Excerpts from a dataset
----------

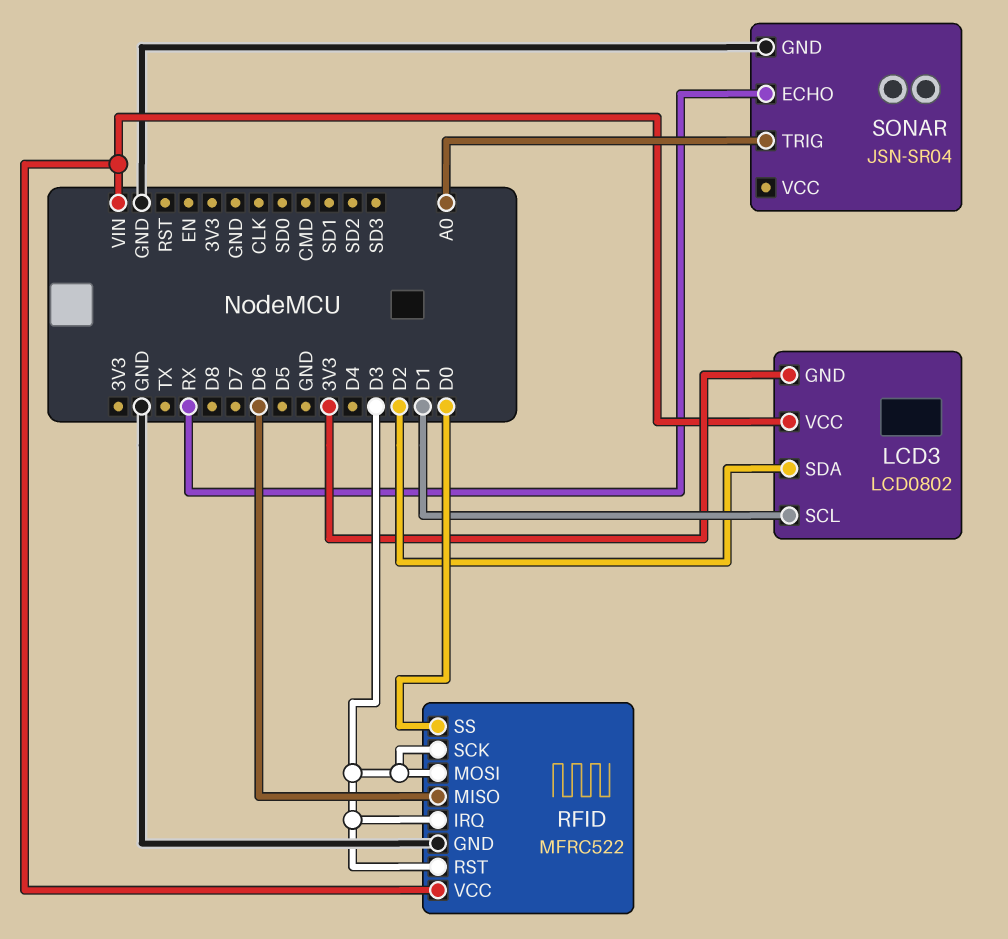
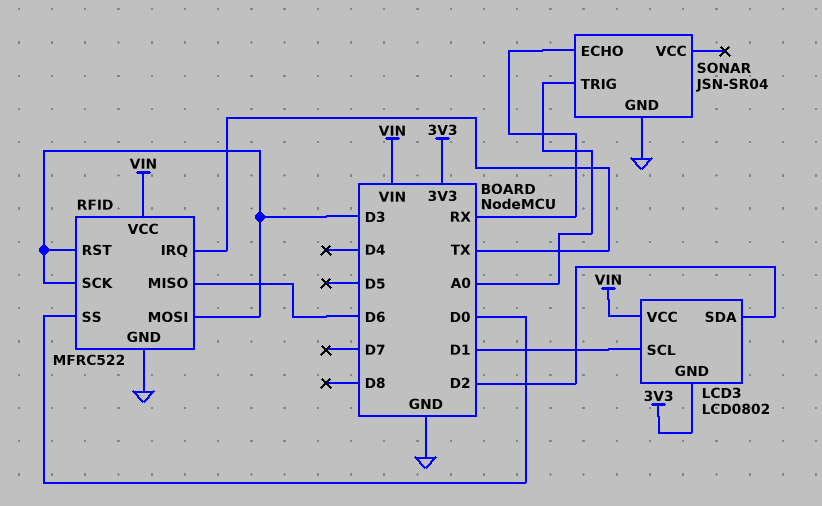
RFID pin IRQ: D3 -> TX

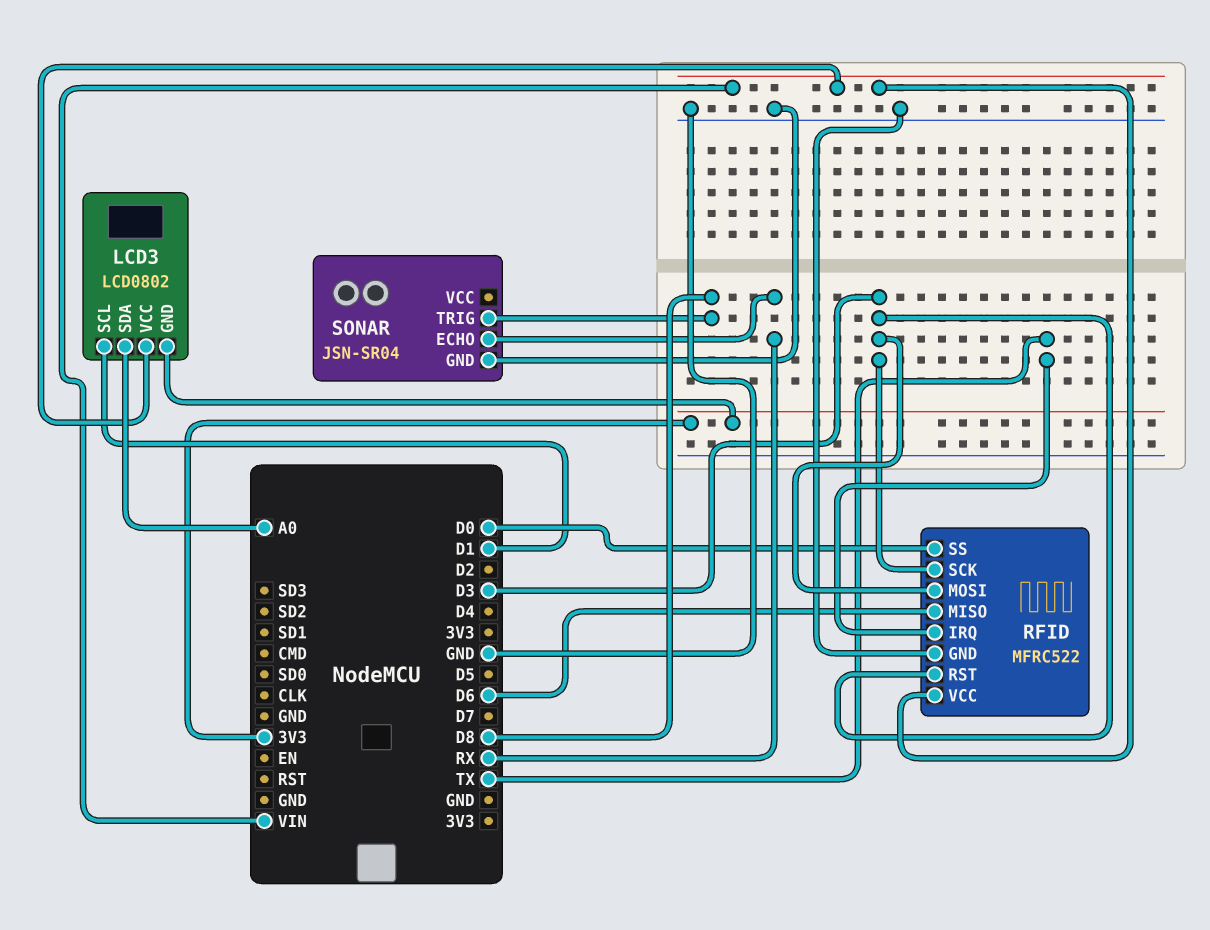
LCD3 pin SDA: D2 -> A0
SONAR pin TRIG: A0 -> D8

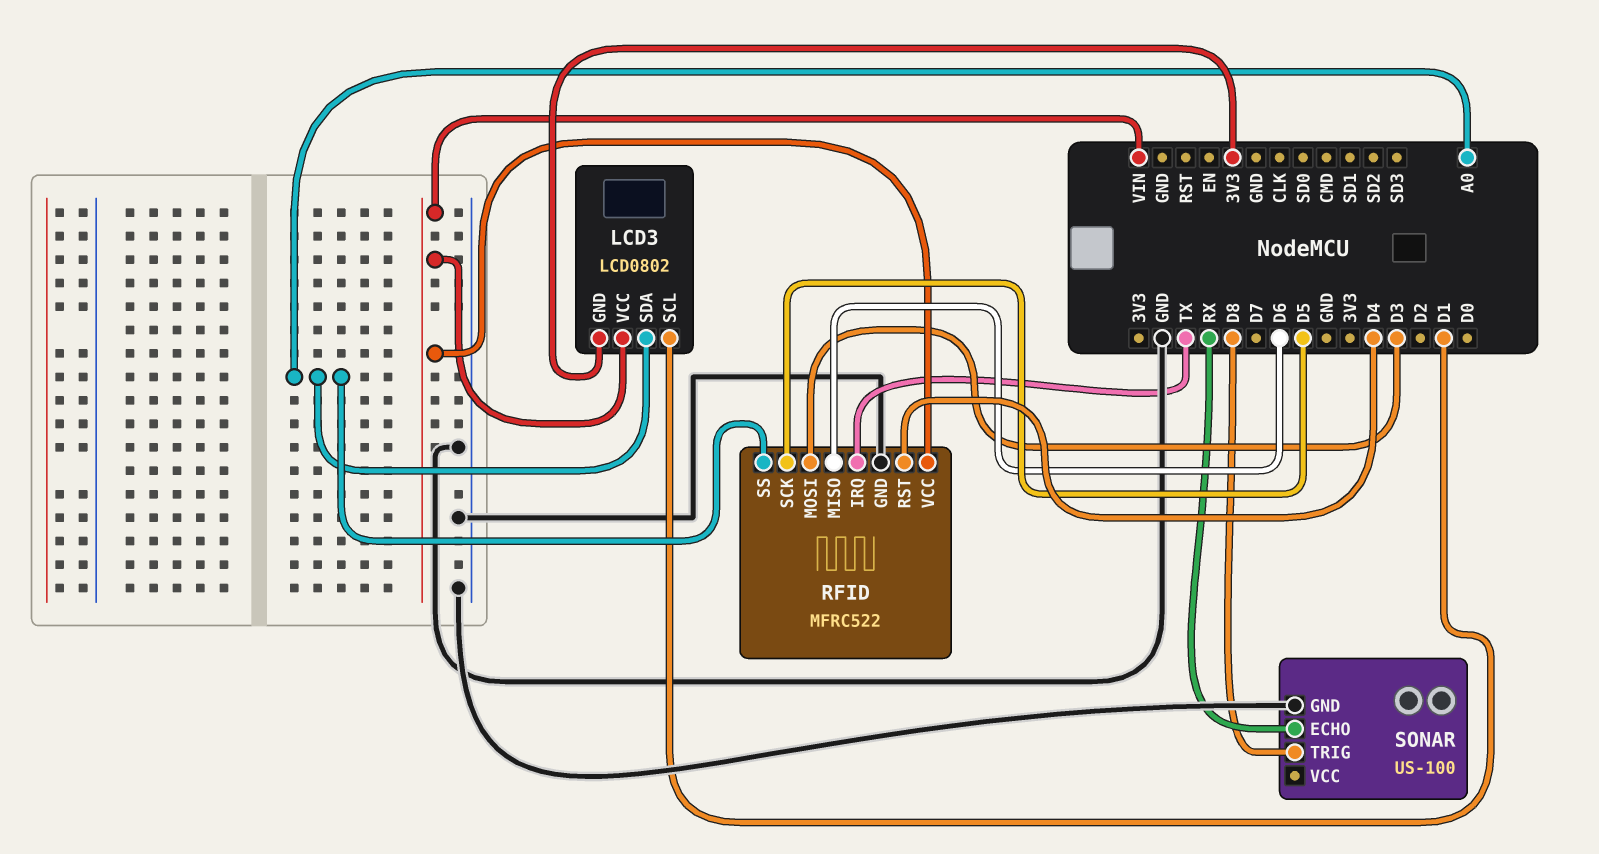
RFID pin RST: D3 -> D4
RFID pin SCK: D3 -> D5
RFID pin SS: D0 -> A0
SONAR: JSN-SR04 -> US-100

----------

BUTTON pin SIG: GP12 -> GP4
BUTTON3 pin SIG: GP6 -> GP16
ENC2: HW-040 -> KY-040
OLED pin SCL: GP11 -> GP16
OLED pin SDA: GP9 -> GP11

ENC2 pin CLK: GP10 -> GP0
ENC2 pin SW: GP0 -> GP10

----------

§ **What this task involves**:
Please transcribe exactly the lines above from the line that has "BUTTON pin SIG: GP12 -> GP4" up to and including the line that has "ENC2 pin SW: GP0 -> GP10"; no other line belongs in the answer.

§ **Answer box**:
BUTTON pin SIG: GP12 -> GP4
BUTTON3 pin SIG: GP6 -> GP16
ENC2: HW-040 -> KY-040
OLED pin SCL: GP11 -> GP16
OLED pin SDA: GP9 -> GP11

ENC2 pin CLK: GP10 -> GP0
ENC2 pin SW: GP0 -> GP10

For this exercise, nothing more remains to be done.